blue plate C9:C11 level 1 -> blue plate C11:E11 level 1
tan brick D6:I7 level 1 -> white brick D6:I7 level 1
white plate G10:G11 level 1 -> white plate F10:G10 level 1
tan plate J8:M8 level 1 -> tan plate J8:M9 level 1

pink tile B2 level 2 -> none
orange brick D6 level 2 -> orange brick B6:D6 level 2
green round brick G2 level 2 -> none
_ _ _
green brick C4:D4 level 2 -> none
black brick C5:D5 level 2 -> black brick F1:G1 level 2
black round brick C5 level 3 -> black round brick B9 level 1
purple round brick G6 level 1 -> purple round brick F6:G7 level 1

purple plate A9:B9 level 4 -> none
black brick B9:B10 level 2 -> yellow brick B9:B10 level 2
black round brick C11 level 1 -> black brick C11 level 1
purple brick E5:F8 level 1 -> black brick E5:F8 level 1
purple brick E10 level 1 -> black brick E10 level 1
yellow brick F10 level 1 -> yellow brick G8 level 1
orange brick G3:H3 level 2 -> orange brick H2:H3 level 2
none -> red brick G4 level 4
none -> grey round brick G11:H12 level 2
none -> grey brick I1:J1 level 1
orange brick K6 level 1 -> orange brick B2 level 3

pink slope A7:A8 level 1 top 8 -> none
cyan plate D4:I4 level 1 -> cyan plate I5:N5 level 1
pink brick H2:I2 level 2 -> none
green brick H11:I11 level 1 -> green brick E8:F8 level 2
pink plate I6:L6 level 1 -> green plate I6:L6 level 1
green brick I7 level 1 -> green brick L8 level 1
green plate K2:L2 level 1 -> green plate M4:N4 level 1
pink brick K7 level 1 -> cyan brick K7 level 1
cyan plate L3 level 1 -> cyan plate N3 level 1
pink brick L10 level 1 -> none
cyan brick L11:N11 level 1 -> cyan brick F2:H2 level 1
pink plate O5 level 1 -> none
_ _ _
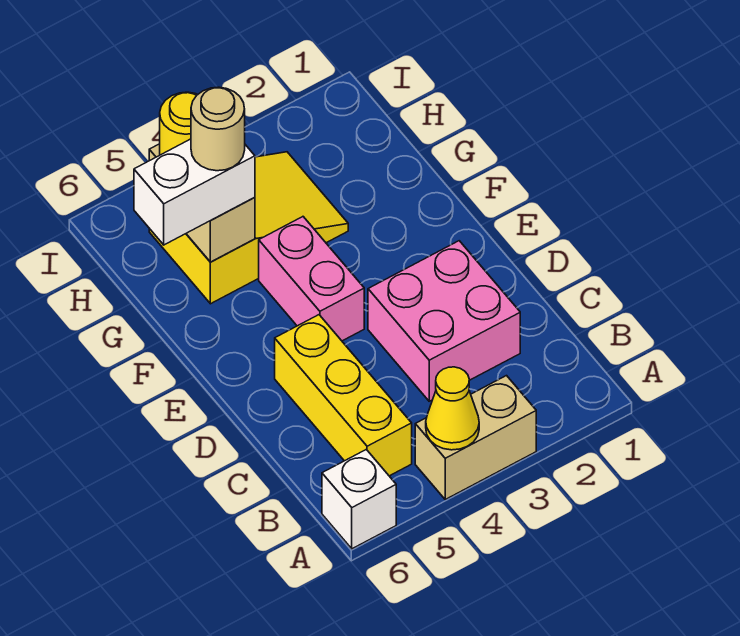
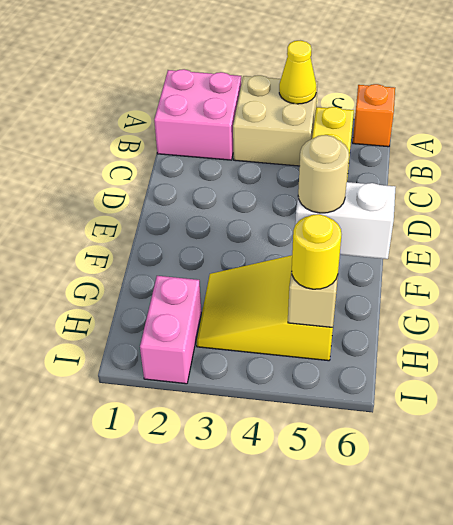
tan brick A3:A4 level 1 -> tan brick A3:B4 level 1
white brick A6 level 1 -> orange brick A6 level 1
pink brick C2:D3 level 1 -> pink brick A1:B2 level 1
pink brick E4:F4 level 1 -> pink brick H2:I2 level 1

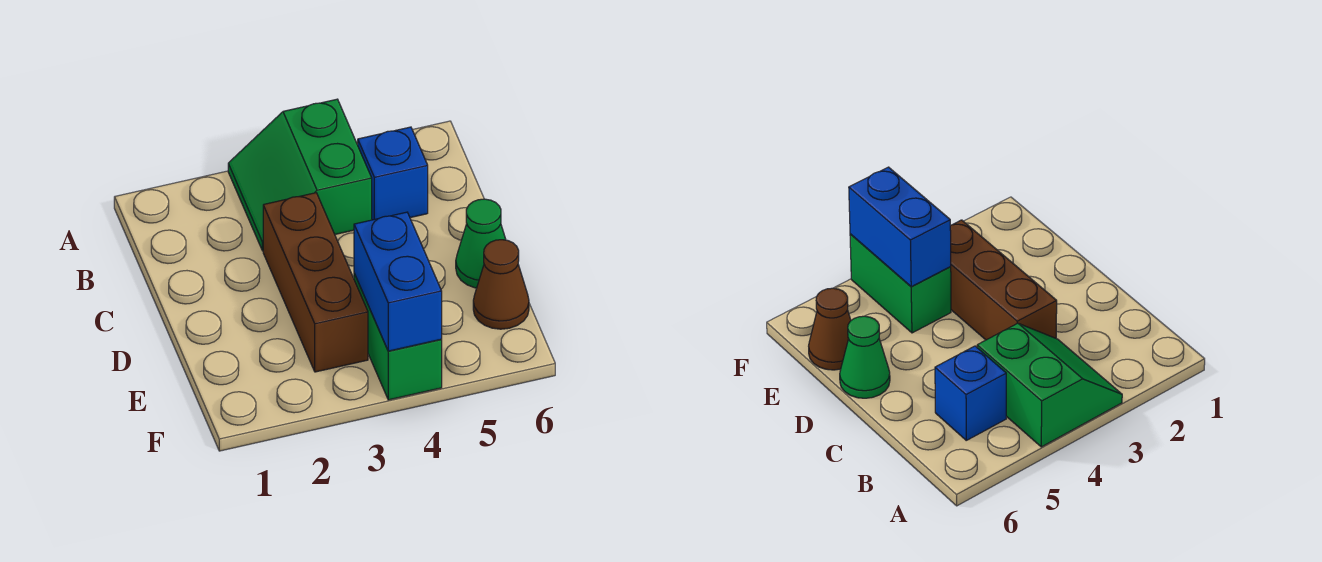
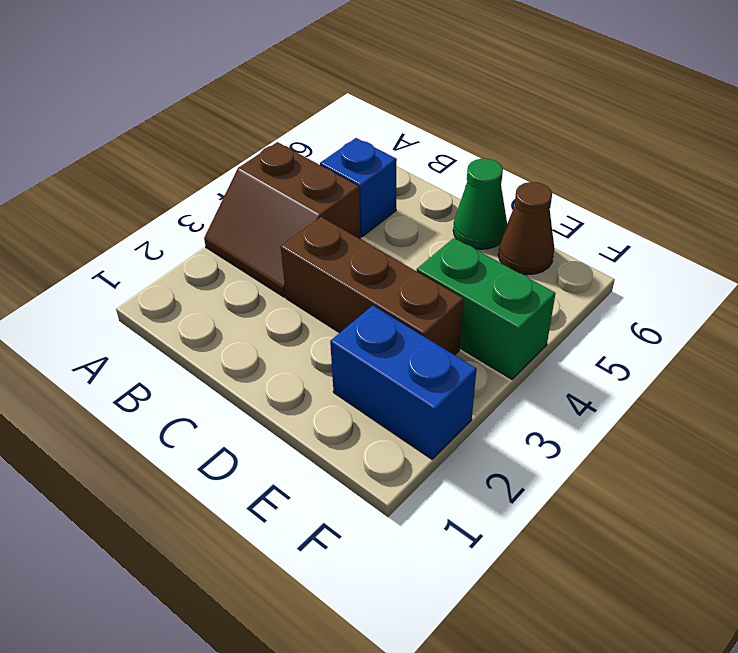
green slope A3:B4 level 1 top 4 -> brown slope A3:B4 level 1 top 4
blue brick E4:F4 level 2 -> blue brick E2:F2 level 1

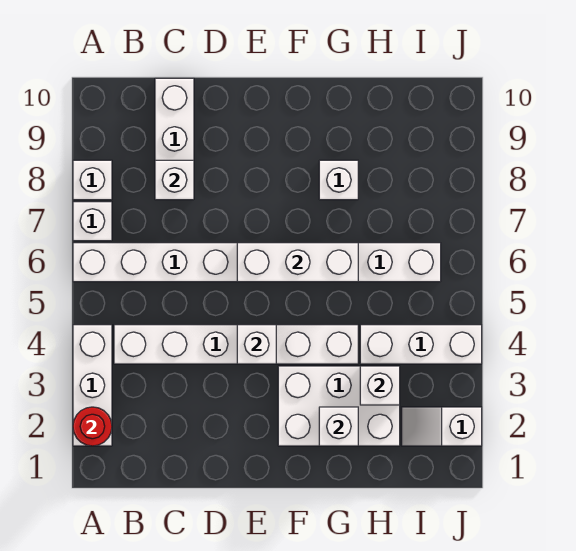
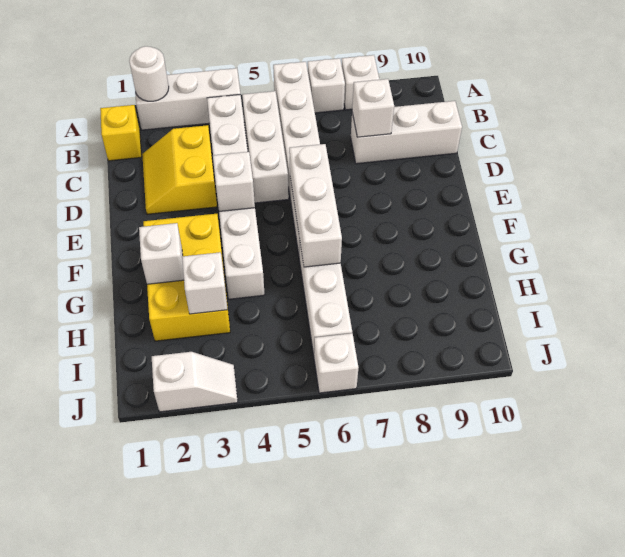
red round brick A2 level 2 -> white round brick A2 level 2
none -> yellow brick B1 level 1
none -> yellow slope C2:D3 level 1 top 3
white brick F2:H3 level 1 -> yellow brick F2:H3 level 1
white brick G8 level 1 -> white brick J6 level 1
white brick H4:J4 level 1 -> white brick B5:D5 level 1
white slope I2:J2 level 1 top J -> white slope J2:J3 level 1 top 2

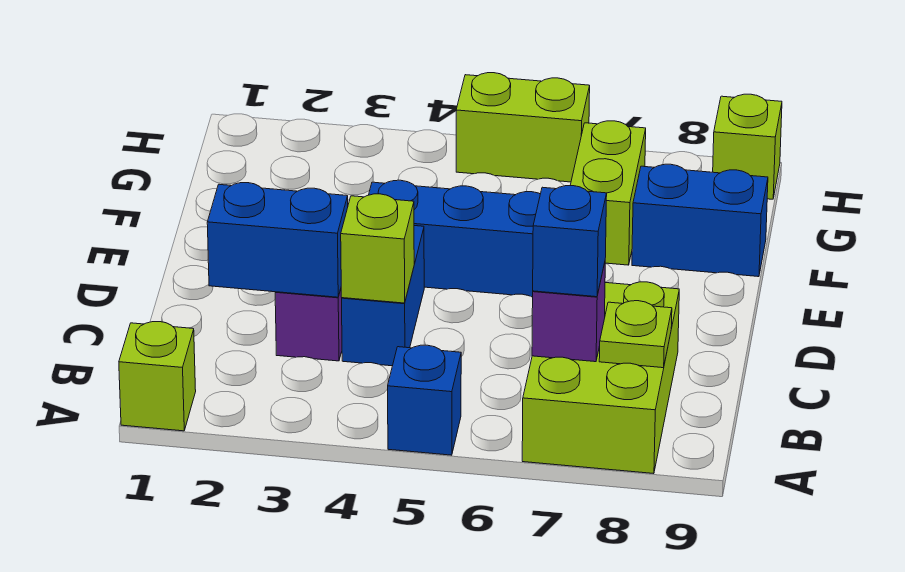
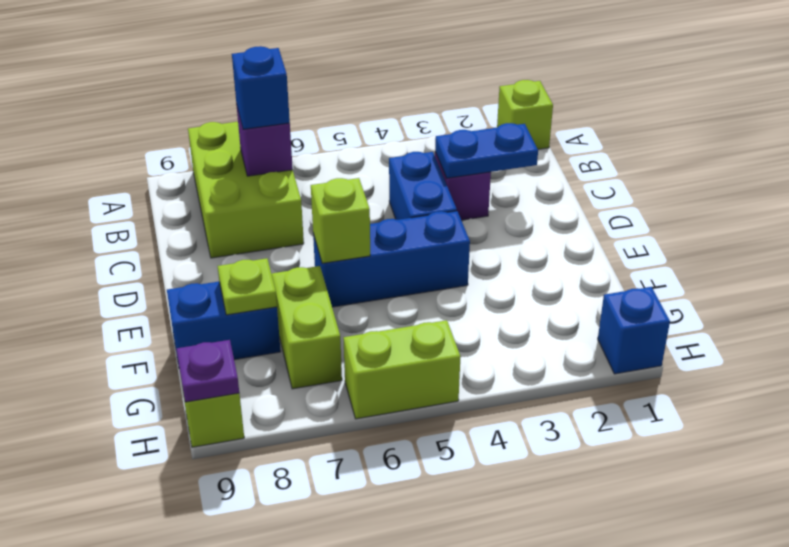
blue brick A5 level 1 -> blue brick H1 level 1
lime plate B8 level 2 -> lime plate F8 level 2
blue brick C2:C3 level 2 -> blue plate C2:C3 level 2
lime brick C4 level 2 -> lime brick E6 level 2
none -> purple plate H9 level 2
_ _ _
WHAT IS NEEDED
In the material above, transcribe exactly the lines beginning at the one with "blue plate C9:C11" and ending at the one with "green round brick G2 level 2 -> none", both included.

TASK ANSWER
blue plate C9:C11 level 1 -> blue plate C11:E11 level 1
tan brick D6:I7 level 1 -> white brick D6:I7 level 1
white plate G10:G11 level 1 -> white plate F10:G10 level 1
tan plate J8:M8 level 1 -> tan plate J8:M9 level 1

pink tile B2 level 2 -> none
orange brick D6 level 2 -> orange brick B6:D6 level 2
green round brick G2 level 2 -> none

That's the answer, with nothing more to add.